** DATA SECTION follows **

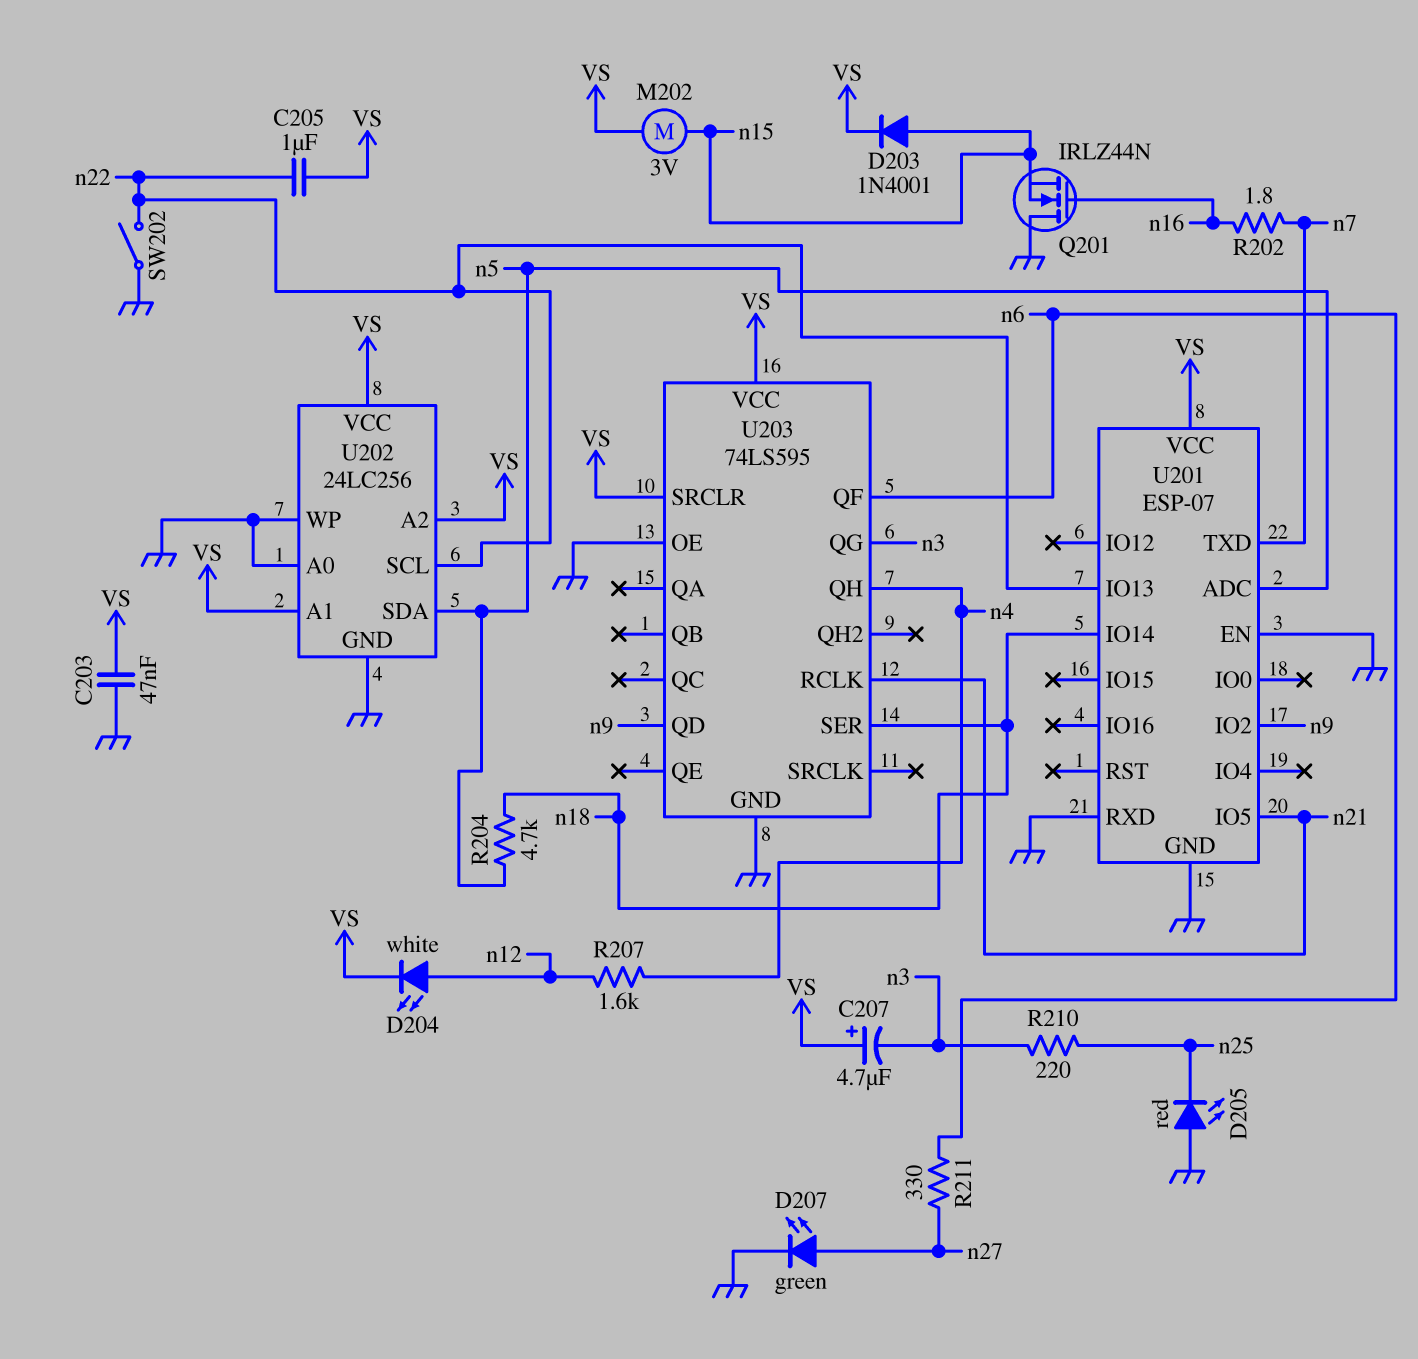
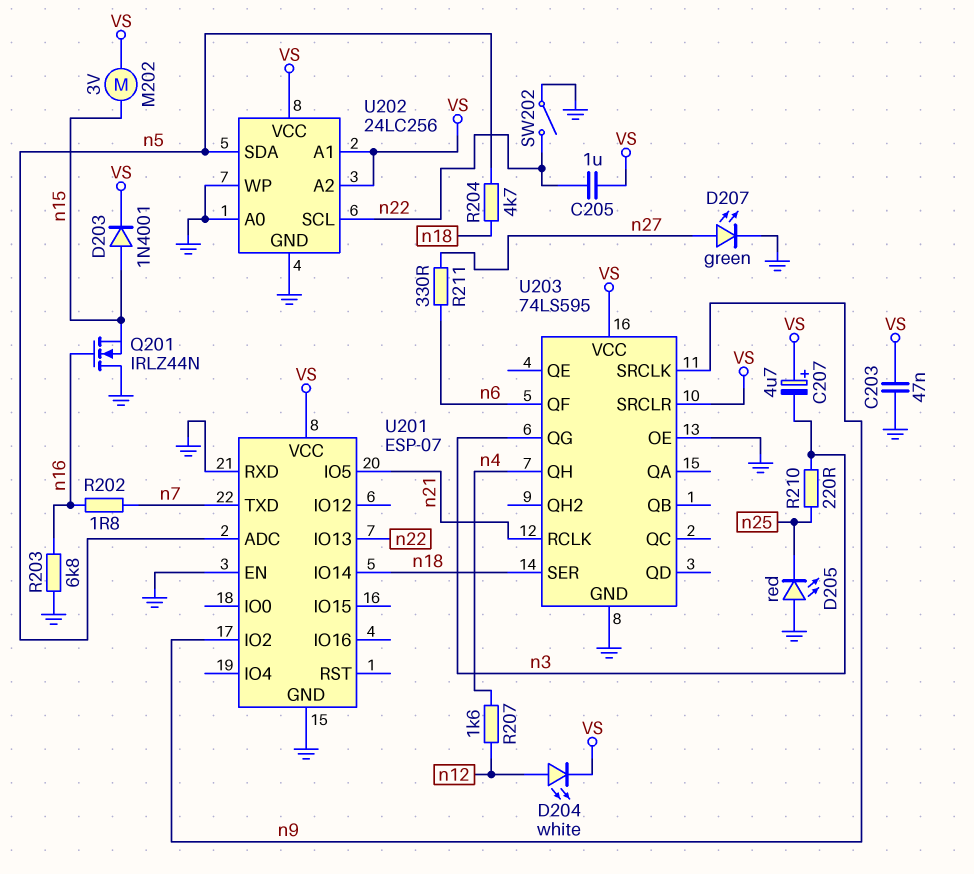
R203: none -> 6.8k (GND, n16)
U203 pin QD: n9 -> none
U203 pin SRCLK: none -> n9

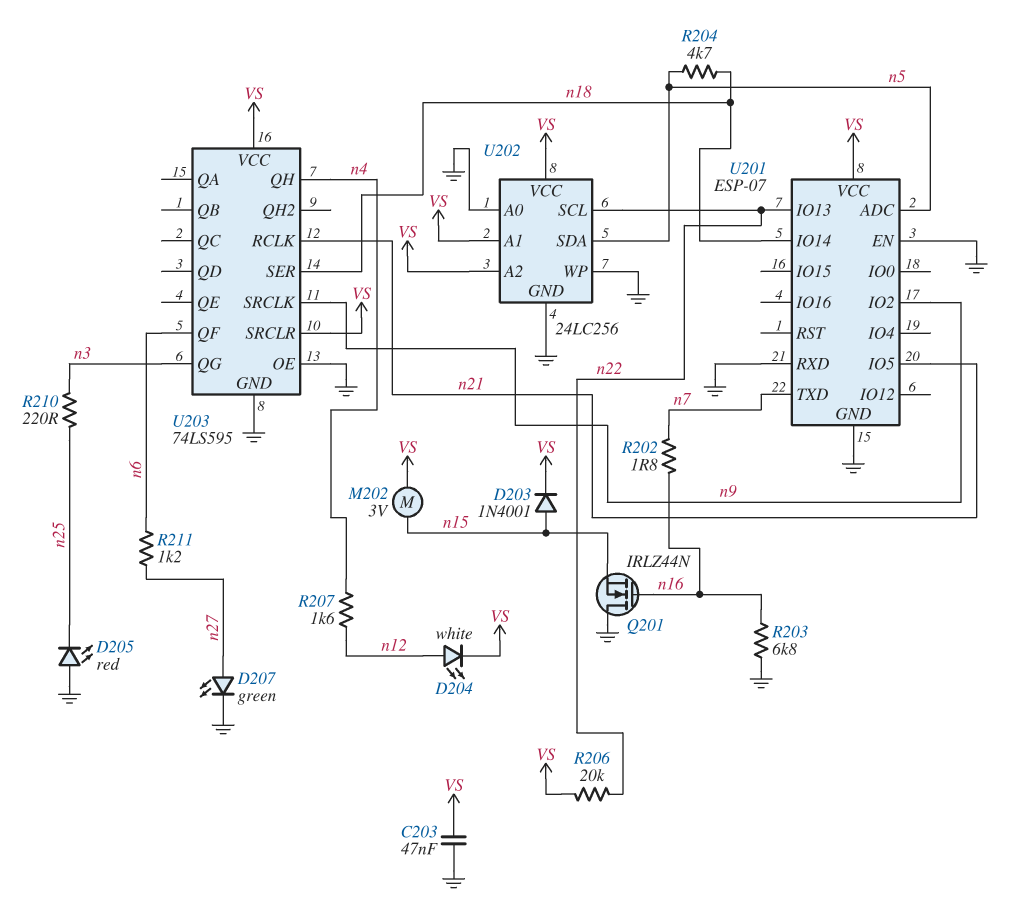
C205: 1uF (VS, n22) -> none
C207: 4.7uF (plus VS, minus n3) -> none
R206: none -> 20k (VS, n22)
R211: 330 (n6, n27) -> 1.2k (n6, n27)
SW202: switch (GND, n22) -> none

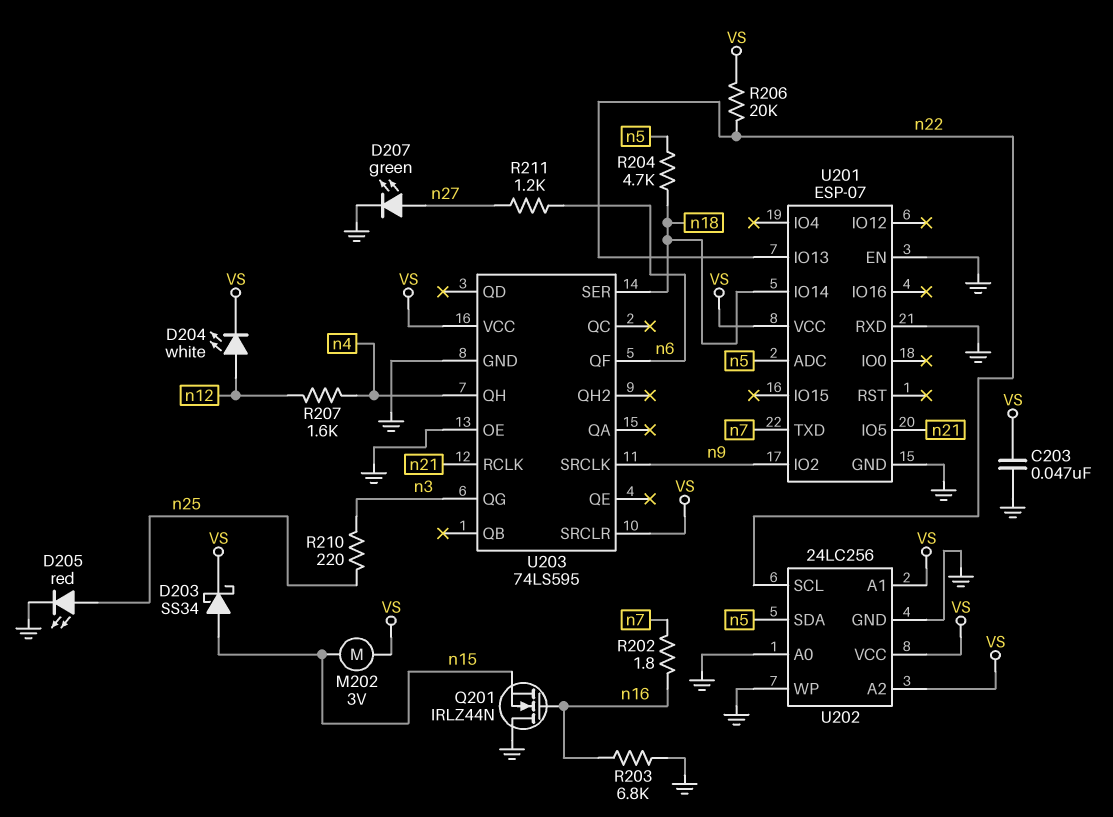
D203: diode 1N4001 (A n15, K VS) -> schottky SS34 (A n15, K VS)
D205: LED red (A GND, K n25) -> LED red (A n25, K GND)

** End of DATA SECTION **

= EXERCISE DETAILS =
Of the lines above, copy each that contains "none".

= EXPECTED ANSWER =
R203: none -> 6.8k (GND, n16)
U203 pin QD: n9 -> none
U203 pin SRCLK: none -> n9
C205: 1uF (VS, n22) -> none
C207: 4.7uF (plus VS, minus n3) -> none
R206: none -> 20k (VS, n22)
SW202: switch (GND, n22) -> none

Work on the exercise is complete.